BEGIN Listed entries

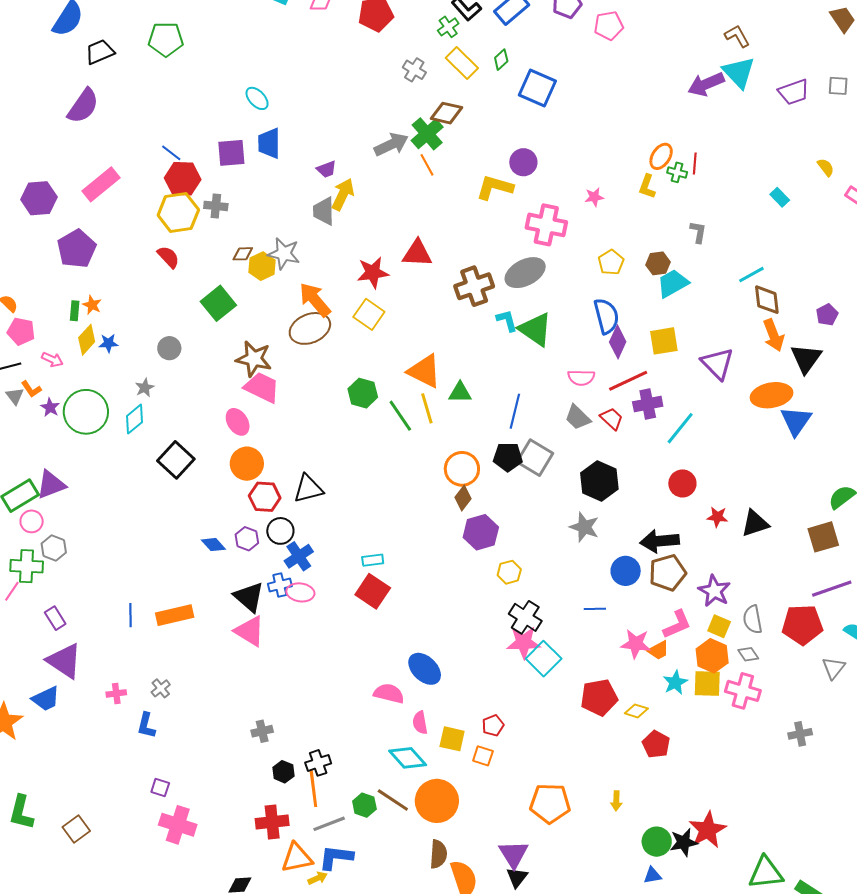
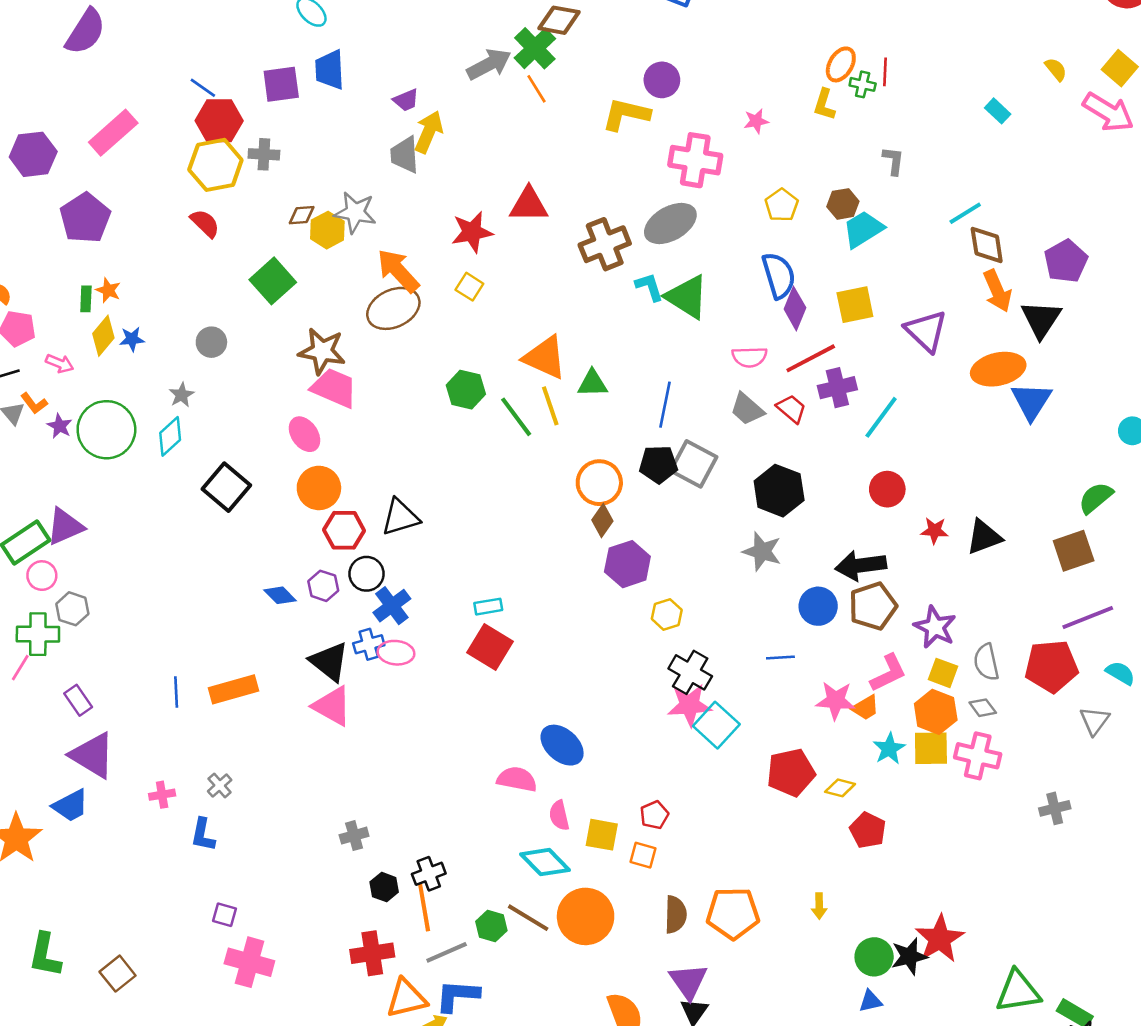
yellow square: (369, 314) -> (469, 287), size x0.7
purple pentagon: (827, 315) -> (1066, 261), size x1.5
brown semicircle: (438, 854) -> (676, 915), moved

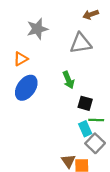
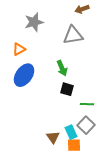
black square: (85, 103) -> (67, 89), moved
cyan rectangle: (85, 129) -> (71, 132), moved
brown triangle: (68, 161) -> (53, 137), moved

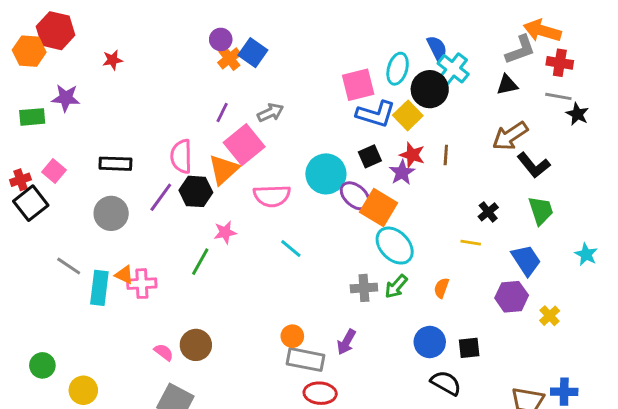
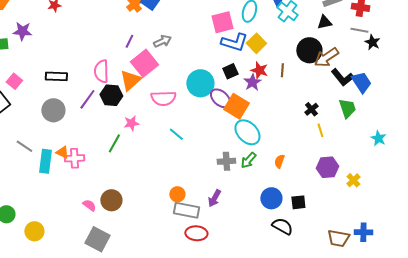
black circle: (430, 89) -> (309, 50), moved
yellow line: (471, 243) -> (320, 130), moved, turned 64
blue trapezoid: (526, 260) -> (361, 82), moved

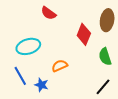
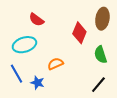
red semicircle: (48, 13) -> (36, 20), moved

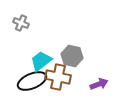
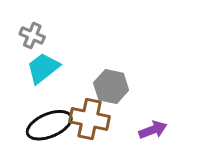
cyan trapezoid: (41, 61) -> (43, 68), moved

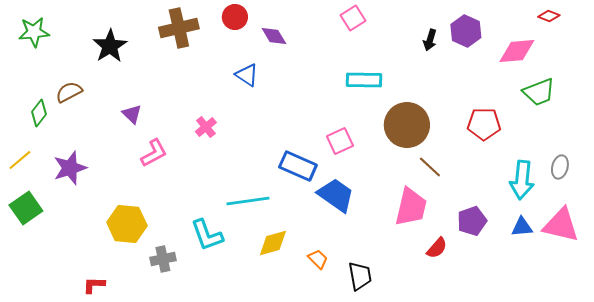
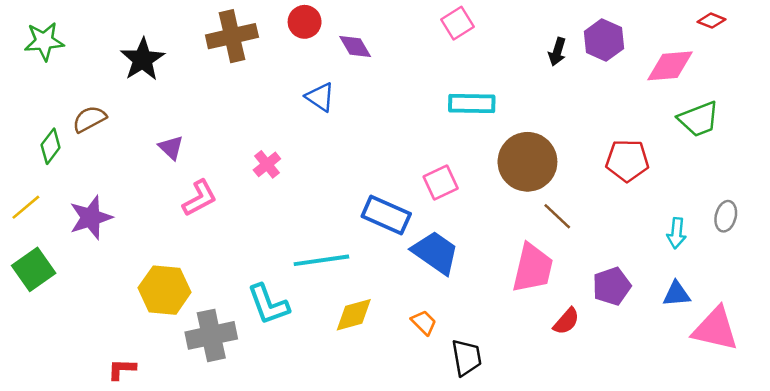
cyan arrow: (522, 180) -> (677, 233), size x0.6
pink triangle: (561, 225) -> (715, 329), moved
gray cross: (163, 259) -> (211, 335), size x1.5
orange trapezoid: (318, 259) -> (424, 323), moved

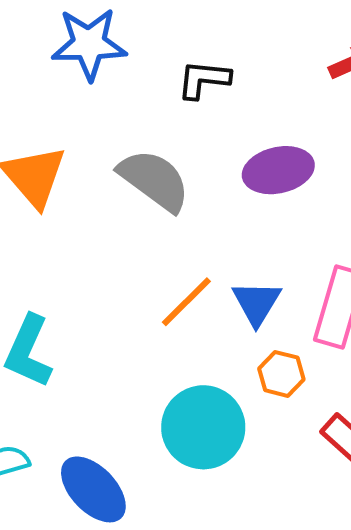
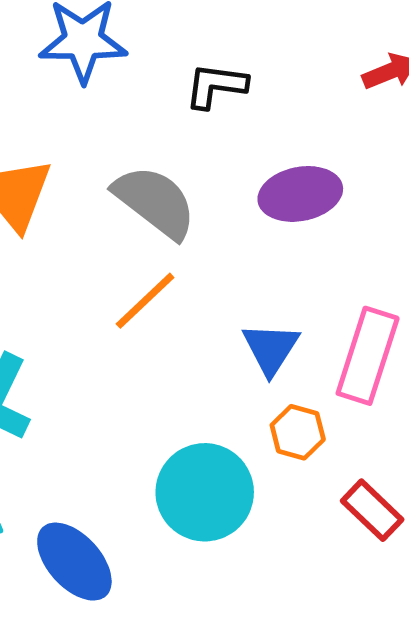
orange line: (186, 302) -> (145, 301), moved

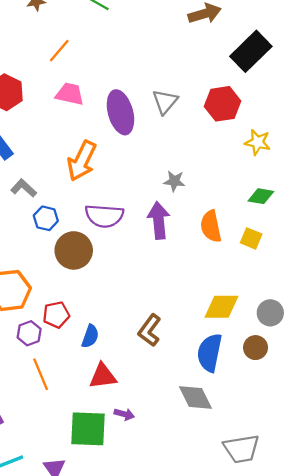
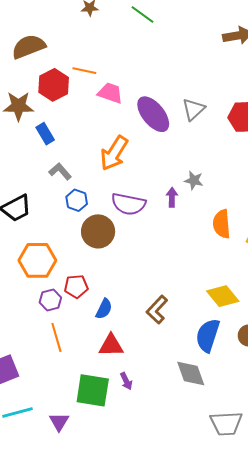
orange line: (59, 51) -> (84, 71), moved, turned 55
purple ellipse: (120, 112) -> (153, 114), turned -30
purple arrow: (159, 220) -> (172, 197), moved, size x0.6
yellow diamond: (221, 307) -> (223, 296), turned 44
purple arrow: (124, 414) -> (126, 381), turned 42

END Listed entries

*Exercise prompt*
With pictures excluded, copy exactly the lines from the line containing "pink triangle: (561, 225)" through the last line of the listing above, both ends included.

*Written reply*
pink triangle: (561, 225) -> (715, 329), moved
gray cross: (163, 259) -> (211, 335), size x1.5
orange trapezoid: (318, 259) -> (424, 323), moved

orange line: (186, 302) -> (145, 301), moved

orange line: (59, 51) -> (84, 71), moved, turned 55
purple ellipse: (120, 112) -> (153, 114), turned -30
purple arrow: (159, 220) -> (172, 197), moved, size x0.6
yellow diamond: (221, 307) -> (223, 296), turned 44
purple arrow: (124, 414) -> (126, 381), turned 42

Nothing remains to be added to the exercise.